Excerpts from a dataset
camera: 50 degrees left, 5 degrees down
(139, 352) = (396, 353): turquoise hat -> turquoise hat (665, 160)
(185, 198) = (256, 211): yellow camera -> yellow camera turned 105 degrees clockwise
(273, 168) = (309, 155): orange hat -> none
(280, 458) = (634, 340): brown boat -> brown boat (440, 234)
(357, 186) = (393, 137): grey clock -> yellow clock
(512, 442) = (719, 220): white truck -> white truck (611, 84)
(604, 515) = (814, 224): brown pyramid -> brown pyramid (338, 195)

§ Work order
The required answer is a single number: how many lines above hold the string "brown".

§ Answer box
2